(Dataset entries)
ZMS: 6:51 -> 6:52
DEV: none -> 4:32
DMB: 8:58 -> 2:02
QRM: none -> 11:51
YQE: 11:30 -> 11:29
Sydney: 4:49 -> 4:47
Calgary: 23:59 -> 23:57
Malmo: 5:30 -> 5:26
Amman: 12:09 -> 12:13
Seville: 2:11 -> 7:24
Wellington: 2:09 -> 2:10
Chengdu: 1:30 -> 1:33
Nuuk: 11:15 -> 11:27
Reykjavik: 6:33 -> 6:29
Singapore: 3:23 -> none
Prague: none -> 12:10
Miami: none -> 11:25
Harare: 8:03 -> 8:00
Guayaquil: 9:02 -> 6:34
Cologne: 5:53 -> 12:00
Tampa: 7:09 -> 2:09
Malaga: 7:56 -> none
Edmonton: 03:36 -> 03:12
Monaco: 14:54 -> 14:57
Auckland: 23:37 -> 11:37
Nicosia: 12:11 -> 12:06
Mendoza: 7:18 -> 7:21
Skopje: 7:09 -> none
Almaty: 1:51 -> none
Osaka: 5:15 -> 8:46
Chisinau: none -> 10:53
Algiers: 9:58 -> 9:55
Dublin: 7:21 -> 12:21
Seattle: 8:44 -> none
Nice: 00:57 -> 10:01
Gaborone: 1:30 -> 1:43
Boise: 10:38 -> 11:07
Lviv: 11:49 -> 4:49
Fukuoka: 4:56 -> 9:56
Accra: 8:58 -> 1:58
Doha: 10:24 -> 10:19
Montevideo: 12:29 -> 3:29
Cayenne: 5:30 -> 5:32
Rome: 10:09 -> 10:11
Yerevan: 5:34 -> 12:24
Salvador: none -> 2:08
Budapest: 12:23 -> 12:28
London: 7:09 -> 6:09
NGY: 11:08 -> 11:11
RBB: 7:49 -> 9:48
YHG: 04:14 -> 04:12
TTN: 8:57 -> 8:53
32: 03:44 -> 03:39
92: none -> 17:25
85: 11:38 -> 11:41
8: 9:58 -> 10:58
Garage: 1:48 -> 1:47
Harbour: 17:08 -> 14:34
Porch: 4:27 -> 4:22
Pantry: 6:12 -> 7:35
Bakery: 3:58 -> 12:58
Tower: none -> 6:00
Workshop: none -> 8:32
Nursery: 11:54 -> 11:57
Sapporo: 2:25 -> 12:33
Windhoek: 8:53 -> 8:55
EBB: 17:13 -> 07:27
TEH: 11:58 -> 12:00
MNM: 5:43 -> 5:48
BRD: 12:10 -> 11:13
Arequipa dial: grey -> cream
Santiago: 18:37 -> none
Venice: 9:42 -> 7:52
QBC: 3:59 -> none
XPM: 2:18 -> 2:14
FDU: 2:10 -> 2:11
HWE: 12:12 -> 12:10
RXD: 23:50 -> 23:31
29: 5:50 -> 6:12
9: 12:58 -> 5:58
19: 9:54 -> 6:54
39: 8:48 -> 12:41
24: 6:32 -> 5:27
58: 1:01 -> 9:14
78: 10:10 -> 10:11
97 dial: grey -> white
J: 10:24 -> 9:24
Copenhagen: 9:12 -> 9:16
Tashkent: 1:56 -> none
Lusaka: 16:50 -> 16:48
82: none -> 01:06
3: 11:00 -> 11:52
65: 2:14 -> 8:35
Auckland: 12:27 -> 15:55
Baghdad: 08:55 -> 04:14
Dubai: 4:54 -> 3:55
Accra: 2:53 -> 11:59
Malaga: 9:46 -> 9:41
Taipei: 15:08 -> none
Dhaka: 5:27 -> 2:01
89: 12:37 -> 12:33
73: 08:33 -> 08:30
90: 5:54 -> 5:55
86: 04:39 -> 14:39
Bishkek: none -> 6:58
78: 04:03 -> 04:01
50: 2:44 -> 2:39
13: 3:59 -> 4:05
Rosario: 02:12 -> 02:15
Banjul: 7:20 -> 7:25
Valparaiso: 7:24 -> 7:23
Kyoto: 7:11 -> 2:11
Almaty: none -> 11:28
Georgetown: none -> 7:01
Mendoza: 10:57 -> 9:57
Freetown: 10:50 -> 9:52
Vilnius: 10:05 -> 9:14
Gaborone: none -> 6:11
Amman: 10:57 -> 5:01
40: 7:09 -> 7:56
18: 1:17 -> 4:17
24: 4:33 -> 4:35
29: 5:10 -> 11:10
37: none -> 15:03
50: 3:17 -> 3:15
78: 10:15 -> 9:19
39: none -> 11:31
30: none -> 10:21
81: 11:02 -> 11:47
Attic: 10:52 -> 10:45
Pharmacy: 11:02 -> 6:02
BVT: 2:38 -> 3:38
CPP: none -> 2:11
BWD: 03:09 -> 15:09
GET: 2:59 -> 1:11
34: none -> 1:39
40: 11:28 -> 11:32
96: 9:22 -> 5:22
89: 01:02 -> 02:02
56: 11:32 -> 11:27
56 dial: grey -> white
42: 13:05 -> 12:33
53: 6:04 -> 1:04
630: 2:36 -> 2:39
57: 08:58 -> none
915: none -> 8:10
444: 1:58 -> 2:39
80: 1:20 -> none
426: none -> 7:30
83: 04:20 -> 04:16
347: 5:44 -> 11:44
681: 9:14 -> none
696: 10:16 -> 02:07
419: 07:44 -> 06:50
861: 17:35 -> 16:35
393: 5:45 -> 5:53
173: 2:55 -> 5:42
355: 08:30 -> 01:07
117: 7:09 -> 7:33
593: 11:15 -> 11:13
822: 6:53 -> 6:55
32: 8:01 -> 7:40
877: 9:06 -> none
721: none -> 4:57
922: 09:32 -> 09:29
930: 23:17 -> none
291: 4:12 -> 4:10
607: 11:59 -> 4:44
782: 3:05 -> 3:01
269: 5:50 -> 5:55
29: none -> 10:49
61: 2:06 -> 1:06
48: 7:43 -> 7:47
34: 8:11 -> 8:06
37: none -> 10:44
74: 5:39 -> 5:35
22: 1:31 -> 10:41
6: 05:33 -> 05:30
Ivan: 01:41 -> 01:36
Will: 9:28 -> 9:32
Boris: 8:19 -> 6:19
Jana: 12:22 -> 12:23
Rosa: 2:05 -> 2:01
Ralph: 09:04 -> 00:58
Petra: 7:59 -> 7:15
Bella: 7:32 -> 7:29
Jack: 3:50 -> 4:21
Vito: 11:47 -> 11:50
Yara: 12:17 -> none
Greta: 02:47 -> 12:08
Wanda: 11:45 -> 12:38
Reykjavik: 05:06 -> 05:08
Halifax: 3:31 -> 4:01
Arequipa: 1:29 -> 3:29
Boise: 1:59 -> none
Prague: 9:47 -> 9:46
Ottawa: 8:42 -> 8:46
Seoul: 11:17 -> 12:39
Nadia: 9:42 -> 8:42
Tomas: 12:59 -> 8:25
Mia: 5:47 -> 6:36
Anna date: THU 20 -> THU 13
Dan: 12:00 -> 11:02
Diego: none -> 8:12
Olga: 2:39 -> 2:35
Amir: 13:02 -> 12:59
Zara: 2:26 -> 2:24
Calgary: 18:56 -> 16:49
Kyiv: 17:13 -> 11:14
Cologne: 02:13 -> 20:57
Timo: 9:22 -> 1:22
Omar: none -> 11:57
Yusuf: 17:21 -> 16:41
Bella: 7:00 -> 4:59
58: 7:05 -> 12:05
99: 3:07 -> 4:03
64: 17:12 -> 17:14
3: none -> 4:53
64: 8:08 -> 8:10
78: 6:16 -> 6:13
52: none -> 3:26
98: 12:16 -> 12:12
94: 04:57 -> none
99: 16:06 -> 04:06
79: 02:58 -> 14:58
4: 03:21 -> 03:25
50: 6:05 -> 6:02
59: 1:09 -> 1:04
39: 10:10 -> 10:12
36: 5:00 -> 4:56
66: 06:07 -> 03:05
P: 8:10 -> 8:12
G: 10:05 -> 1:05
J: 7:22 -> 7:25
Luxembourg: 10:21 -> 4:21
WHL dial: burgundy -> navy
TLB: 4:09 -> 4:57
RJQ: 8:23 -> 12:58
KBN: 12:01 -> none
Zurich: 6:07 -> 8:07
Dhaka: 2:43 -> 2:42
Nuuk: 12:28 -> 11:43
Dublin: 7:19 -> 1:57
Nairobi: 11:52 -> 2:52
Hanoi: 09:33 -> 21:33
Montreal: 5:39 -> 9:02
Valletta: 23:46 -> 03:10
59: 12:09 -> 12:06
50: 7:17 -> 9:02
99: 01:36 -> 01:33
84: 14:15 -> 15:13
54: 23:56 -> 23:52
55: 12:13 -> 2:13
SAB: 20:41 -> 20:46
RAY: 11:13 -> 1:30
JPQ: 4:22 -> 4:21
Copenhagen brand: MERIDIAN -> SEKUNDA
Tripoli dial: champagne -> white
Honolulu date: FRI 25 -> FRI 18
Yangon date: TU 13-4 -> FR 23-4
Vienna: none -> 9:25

- [Problem to solve]:
Copy out the items from the start through the line that contains "TTN: 8:57 -> 8:53", reproducing each line without alteration.

- [Worked answer]:
ZMS: 6:51 -> 6:52
DEV: none -> 4:32
DMB: 8:58 -> 2:02
QRM: none -> 11:51
YQE: 11:30 -> 11:29
Sydney: 4:49 -> 4:47
Calgary: 23:59 -> 23:57
Malmo: 5:30 -> 5:26
Amman: 12:09 -> 12:13
Seville: 2:11 -> 7:24
Wellington: 2:09 -> 2:10
Chengdu: 1:30 -> 1:33
Nuuk: 11:15 -> 11:27
Reykjavik: 6:33 -> 6:29
Singapore: 3:23 -> none
Prague: none -> 12:10
Miami: none -> 11:25
Harare: 8:03 -> 8:00
Guayaquil: 9:02 -> 6:34
Cologne: 5:53 -> 12:00
Tampa: 7:09 -> 2:09
Malaga: 7:56 -> none
Edmonton: 03:36 -> 03:12
Monaco: 14:54 -> 14:57
Auckland: 23:37 -> 11:37
Nicosia: 12:11 -> 12:06
Mendoza: 7:18 -> 7:21
Skopje: 7:09 -> none
Almaty: 1:51 -> none
Osaka: 5:15 -> 8:46
Chisinau: none -> 10:53
Algiers: 9:58 -> 9:55
Dublin: 7:21 -> 12:21
Seattle: 8:44 -> none
Nice: 00:57 -> 10:01
Gaborone: 1:30 -> 1:43
Boise: 10:38 -> 11:07
Lviv: 11:49 -> 4:49
Fukuoka: 4:56 -> 9:56
Accra: 8:58 -> 1:58
Doha: 10:24 -> 10:19
Montevideo: 12:29 -> 3:29
Cayenne: 5:30 -> 5:32
Rome: 10:09 -> 10:11
Yerevan: 5:34 -> 12:24
Salvador: none -> 2:08
Budapest: 12:23 -> 12:28
London: 7:09 -> 6:09
NGY: 11:08 -> 11:11
RBB: 7:49 -> 9:48
YHG: 04:14 -> 04:12
TTN: 8:57 -> 8:53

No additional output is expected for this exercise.